What is needed - In the entries that follow, how many lines include the string "bowl"? The answer is the number only.

Supplied data -

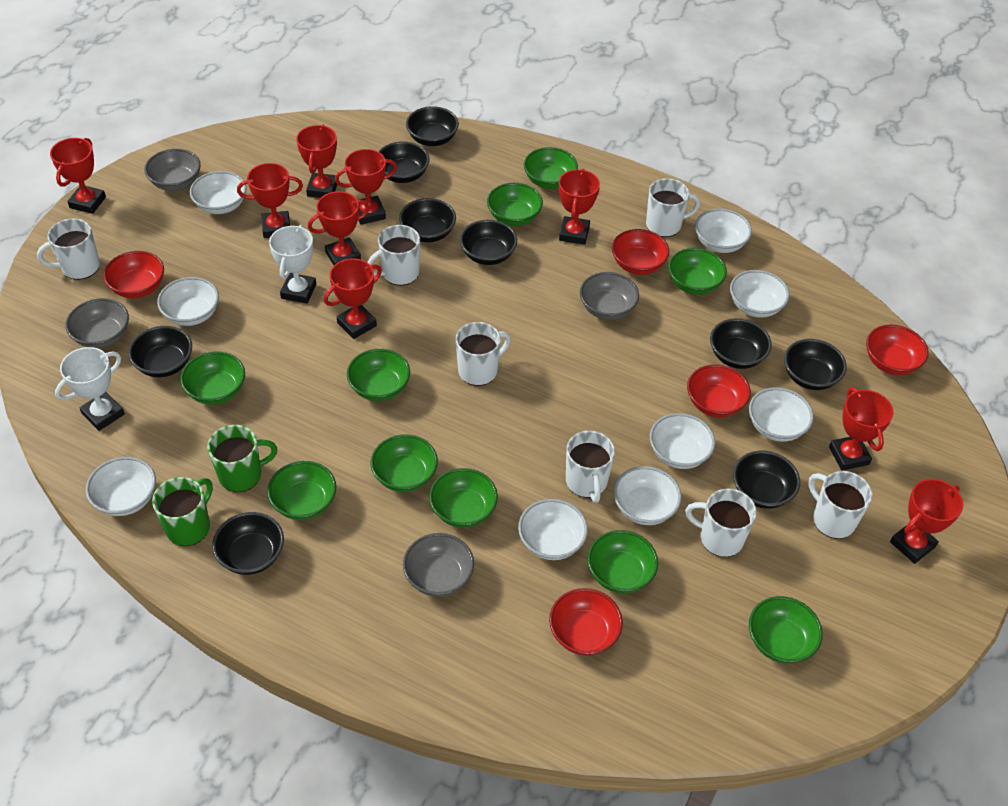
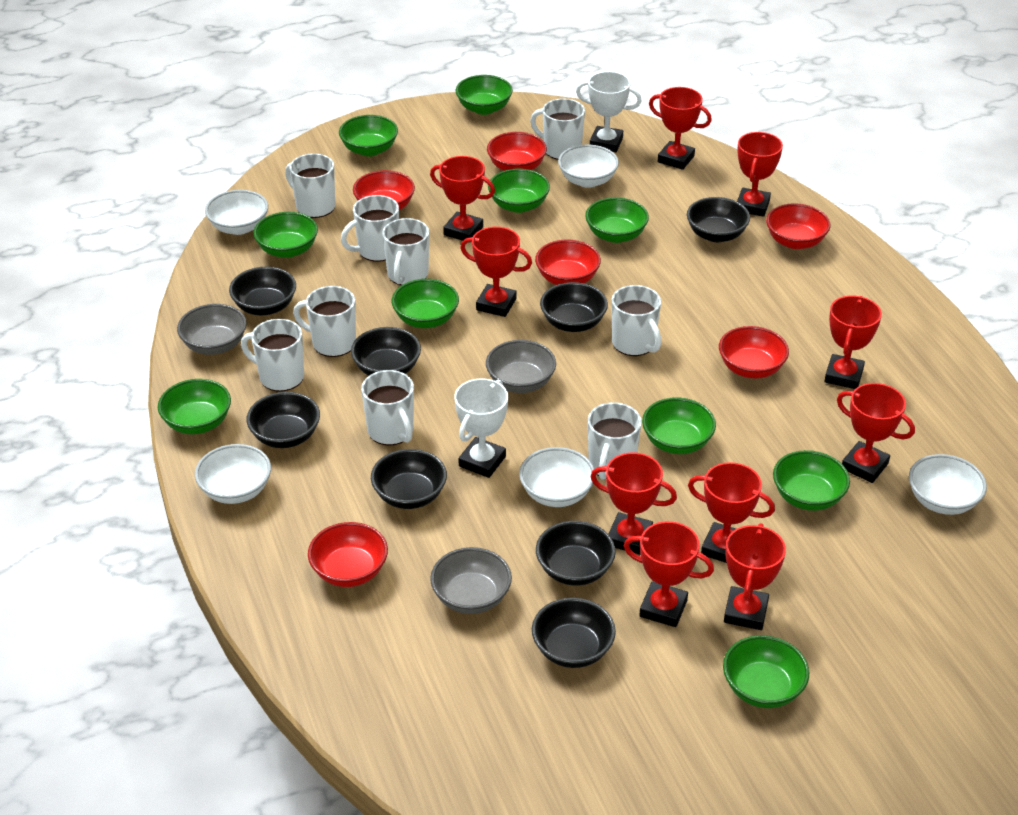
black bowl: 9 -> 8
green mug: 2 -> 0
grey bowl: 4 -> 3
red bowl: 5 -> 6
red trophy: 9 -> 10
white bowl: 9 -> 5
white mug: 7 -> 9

Solution for this exercise - 4